======== Material supplied
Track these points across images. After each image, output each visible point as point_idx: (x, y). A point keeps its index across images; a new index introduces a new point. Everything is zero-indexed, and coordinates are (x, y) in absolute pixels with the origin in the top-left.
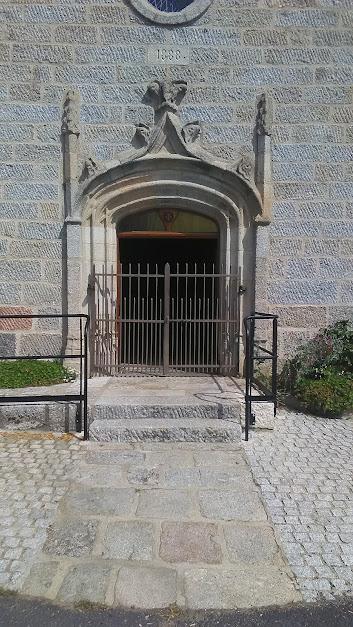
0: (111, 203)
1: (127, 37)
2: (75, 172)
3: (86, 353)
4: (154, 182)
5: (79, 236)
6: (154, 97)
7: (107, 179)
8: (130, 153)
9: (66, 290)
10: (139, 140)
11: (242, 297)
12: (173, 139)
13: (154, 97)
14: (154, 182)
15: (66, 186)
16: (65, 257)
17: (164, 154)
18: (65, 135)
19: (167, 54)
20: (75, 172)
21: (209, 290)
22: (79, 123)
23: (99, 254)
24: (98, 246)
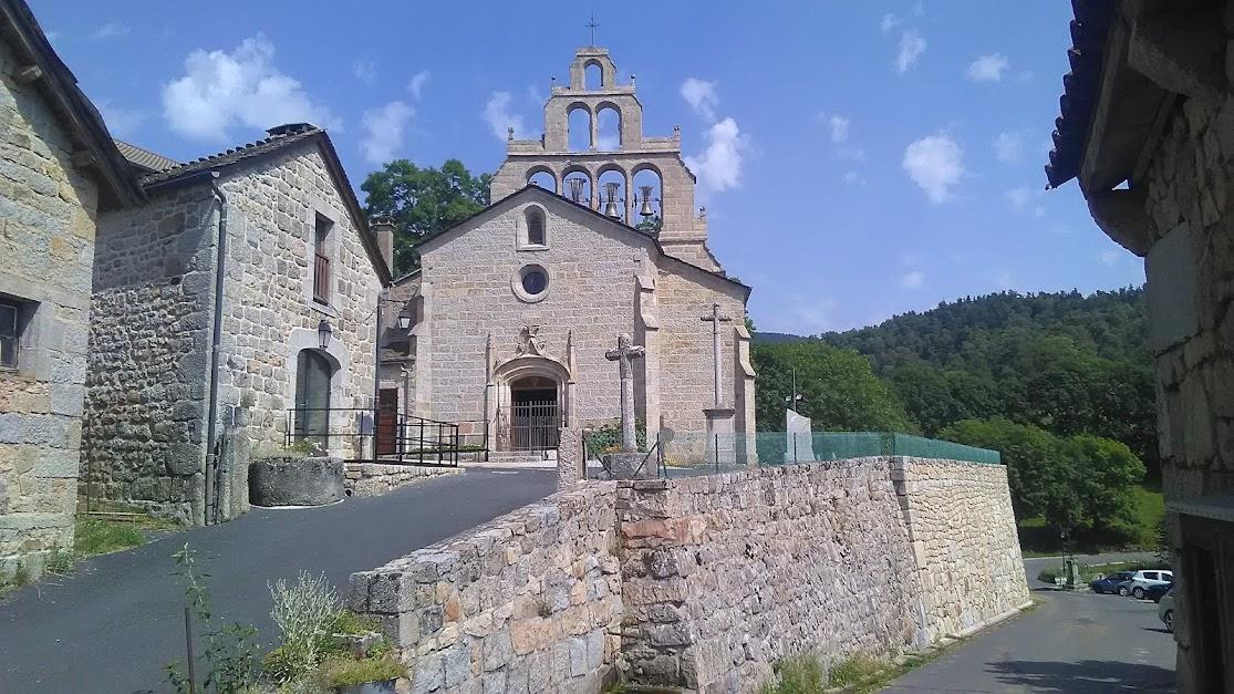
================
Rewrite all of the data above, replacing "top-left" with "upper-left" and leaving everything else unchanged. Omit the pictures from your output.

Track these points across images. After each image, output each visible point as point_idx: (x, y). A point keeps its index across images; a new index introduces a new point. Everything is zero-indexed, and coordinates are (x, y) in absolute pixels with the origin in the upper-left.
0: (111, 203)
1: (127, 37)
2: (75, 172)
3: (86, 353)
4: (154, 182)
5: (79, 236)
6: (154, 97)
7: (107, 179)
8: (130, 153)
9: (66, 290)
10: (139, 140)
11: (242, 297)
12: (173, 139)
13: (154, 97)
14: (154, 182)
15: (66, 186)
16: (65, 257)
17: (164, 154)
18: (65, 135)
19: (167, 54)
20: (75, 172)
21: (209, 290)
22: (79, 123)
23: (99, 254)
24: (98, 246)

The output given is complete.